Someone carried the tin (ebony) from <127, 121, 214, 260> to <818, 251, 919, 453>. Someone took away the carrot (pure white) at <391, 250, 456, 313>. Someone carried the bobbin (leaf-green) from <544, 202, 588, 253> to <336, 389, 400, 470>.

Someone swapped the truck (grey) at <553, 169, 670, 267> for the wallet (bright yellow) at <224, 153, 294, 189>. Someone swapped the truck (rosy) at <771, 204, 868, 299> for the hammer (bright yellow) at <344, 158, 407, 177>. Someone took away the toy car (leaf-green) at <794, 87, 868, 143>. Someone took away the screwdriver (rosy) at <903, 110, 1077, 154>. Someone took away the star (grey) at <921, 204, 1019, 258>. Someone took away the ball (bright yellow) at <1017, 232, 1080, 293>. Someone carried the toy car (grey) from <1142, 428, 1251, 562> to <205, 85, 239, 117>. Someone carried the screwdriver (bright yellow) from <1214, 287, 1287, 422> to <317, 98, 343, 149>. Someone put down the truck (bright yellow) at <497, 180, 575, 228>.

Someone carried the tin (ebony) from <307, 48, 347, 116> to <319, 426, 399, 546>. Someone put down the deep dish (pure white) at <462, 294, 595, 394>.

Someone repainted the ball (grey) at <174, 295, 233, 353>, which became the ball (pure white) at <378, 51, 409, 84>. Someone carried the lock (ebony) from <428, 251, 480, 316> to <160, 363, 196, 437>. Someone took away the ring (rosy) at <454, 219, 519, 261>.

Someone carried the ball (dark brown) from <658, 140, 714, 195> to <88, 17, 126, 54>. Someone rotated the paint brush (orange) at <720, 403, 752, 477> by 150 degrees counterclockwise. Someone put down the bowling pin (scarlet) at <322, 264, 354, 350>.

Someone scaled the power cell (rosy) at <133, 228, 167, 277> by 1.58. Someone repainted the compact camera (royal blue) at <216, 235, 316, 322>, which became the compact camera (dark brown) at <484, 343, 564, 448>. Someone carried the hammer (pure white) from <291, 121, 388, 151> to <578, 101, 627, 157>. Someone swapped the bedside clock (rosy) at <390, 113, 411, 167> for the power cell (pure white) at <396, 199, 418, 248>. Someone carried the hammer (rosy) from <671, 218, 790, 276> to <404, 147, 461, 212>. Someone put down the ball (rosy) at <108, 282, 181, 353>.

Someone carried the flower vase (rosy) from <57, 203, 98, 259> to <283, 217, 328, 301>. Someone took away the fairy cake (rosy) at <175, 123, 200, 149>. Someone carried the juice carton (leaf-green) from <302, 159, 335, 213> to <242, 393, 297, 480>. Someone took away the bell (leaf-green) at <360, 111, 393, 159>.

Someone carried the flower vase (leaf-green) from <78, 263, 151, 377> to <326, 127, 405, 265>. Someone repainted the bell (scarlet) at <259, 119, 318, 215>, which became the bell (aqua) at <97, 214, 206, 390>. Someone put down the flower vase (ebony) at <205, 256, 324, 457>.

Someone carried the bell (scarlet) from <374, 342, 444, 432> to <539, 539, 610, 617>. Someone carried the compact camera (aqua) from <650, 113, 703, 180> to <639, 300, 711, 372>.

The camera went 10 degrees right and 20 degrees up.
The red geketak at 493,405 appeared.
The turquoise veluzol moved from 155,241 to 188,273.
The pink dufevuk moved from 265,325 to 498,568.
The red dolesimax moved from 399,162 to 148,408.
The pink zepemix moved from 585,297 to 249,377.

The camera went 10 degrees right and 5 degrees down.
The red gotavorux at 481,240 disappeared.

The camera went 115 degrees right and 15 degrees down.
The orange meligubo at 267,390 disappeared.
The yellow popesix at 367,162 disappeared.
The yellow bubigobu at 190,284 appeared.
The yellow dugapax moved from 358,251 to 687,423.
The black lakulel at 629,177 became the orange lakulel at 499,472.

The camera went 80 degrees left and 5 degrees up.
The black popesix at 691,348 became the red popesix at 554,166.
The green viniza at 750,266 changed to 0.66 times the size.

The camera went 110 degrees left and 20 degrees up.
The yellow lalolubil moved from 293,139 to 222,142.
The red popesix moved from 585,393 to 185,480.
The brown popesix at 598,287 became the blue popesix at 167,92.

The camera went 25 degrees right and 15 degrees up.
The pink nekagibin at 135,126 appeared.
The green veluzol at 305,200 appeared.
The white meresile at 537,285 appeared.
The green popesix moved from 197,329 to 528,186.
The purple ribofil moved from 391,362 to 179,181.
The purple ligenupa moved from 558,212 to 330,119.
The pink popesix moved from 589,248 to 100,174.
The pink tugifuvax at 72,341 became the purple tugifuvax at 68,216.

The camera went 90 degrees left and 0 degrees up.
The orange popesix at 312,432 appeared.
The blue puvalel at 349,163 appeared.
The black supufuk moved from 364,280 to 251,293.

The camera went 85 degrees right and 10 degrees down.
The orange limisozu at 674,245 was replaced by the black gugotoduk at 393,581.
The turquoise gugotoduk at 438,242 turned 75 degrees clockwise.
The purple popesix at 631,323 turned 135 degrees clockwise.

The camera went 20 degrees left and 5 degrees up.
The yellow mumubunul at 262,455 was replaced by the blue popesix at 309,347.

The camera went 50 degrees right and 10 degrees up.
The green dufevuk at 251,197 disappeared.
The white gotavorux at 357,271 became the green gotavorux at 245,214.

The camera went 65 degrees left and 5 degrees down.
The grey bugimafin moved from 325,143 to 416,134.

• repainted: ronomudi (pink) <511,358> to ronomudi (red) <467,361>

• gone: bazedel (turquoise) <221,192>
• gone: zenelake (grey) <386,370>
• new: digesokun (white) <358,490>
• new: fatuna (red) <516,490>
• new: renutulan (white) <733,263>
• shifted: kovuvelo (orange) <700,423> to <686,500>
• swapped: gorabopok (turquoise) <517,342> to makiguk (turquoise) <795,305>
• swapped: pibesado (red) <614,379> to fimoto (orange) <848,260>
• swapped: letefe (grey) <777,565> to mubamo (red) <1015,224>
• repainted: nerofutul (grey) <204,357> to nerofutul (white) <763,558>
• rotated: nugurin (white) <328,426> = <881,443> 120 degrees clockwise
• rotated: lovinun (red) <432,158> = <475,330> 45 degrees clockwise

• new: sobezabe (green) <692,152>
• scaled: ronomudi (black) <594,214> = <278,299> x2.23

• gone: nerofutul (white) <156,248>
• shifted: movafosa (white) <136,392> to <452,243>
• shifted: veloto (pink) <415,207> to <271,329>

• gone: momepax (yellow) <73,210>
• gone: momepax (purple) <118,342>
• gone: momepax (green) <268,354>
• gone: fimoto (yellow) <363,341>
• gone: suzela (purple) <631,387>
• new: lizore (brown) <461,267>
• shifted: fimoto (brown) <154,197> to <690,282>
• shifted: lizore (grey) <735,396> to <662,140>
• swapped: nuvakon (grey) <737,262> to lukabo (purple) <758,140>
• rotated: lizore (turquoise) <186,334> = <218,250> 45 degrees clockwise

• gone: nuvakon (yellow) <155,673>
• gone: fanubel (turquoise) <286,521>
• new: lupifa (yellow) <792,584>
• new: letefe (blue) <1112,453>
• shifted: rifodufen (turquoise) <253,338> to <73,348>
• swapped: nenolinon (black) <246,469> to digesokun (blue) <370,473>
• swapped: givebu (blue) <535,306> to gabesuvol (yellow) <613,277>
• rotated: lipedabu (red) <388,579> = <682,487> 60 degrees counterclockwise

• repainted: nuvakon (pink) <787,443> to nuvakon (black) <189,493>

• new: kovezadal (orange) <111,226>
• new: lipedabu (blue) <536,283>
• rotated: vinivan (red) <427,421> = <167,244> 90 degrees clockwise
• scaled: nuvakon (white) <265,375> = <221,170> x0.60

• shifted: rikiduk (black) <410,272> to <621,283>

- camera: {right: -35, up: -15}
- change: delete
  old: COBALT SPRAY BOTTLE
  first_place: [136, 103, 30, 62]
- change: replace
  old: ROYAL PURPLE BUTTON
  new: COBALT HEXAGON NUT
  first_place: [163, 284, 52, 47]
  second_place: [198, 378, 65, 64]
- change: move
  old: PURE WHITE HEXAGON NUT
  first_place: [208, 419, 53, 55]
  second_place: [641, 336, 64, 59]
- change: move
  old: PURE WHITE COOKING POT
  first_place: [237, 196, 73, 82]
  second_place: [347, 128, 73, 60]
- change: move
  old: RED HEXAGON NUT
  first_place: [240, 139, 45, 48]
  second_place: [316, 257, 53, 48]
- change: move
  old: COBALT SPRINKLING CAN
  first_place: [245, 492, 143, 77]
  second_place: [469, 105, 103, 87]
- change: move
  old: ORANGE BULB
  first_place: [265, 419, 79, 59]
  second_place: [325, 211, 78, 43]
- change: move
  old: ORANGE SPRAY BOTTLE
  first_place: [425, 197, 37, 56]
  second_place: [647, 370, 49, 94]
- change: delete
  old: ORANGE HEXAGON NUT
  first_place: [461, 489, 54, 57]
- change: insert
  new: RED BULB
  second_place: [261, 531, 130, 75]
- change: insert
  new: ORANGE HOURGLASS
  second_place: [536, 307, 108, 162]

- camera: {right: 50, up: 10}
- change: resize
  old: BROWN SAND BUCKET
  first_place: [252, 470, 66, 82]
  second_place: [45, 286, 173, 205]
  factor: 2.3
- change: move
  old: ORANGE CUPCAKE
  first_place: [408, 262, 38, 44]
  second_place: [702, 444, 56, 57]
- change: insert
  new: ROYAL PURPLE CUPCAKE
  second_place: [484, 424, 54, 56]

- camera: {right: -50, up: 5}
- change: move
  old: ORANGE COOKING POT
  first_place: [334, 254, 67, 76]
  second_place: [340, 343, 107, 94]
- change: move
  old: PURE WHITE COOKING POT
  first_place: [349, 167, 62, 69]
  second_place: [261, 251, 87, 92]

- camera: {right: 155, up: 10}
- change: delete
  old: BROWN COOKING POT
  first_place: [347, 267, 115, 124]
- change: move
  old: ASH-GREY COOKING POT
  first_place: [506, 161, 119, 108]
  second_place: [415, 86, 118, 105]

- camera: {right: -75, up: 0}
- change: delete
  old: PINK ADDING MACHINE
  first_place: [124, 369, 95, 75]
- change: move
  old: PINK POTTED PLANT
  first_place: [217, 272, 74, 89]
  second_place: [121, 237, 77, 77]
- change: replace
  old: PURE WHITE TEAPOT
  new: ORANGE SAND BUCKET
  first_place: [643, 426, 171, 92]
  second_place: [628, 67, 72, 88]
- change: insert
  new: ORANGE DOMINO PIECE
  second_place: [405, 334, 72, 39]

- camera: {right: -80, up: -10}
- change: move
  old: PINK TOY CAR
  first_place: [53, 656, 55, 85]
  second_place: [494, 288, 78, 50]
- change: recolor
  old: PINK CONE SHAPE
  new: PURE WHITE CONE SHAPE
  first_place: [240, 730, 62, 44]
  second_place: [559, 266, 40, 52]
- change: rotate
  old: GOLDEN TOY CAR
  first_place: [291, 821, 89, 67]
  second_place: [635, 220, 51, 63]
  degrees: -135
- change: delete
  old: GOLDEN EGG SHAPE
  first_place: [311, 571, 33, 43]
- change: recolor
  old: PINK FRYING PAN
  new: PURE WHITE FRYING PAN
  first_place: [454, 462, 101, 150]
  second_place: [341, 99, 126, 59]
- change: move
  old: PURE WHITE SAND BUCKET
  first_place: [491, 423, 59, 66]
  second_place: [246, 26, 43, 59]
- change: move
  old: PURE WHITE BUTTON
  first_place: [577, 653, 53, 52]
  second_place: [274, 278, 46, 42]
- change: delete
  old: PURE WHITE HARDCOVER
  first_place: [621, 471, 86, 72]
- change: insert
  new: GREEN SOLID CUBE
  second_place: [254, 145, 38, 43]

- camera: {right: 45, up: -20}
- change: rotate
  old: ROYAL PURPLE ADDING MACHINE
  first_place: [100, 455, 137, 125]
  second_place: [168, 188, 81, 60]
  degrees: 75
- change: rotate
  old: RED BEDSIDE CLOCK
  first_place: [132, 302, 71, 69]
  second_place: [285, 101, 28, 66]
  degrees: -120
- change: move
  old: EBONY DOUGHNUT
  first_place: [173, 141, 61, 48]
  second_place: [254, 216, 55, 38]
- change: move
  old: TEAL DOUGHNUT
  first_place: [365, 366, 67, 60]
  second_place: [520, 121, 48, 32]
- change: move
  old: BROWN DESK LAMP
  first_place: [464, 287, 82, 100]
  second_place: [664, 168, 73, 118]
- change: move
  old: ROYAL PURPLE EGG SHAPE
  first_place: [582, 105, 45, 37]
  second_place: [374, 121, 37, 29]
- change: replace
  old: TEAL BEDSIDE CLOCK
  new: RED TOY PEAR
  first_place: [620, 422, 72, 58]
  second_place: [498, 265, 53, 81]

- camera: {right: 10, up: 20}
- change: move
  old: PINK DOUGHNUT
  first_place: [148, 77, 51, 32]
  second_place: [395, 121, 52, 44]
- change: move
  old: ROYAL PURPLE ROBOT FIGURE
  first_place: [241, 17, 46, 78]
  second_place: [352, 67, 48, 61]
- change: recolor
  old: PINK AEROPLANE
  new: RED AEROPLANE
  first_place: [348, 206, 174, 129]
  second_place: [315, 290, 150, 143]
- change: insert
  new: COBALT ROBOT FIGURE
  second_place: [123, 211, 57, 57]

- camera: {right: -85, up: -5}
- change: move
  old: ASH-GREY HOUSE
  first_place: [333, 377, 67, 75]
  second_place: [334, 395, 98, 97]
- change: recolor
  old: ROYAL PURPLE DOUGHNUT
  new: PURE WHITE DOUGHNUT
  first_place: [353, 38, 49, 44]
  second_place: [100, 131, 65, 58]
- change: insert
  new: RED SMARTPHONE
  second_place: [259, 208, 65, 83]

-.-.-

EXERCISE AIM:
With the line that has "second_place: [347, 128, 73, 60]" as the first and the line that has "new: ORANGE HOURGLASS" as the last, repeat exactly that run of lines above and no more.

EXPECTED ANSWER:
  second_place: [347, 128, 73, 60]
- change: move
  old: RED HEXAGON NUT
  first_place: [240, 139, 45, 48]
  second_place: [316, 257, 53, 48]
- change: move
  old: COBALT SPRINKLING CAN
  first_place: [245, 492, 143, 77]
  second_place: [469, 105, 103, 87]
- change: move
  old: ORANGE BULB
  first_place: [265, 419, 79, 59]
  second_place: [325, 211, 78, 43]
- change: move
  old: ORANGE SPRAY BOTTLE
  first_place: [425, 197, 37, 56]
  second_place: [647, 370, 49, 94]
- change: delete
  old: ORANGE HEXAGON NUT
  first_place: [461, 489, 54, 57]
- change: insert
  new: RED BULB
  second_place: [261, 531, 130, 75]
- change: insert
  new: ORANGE HOURGLASS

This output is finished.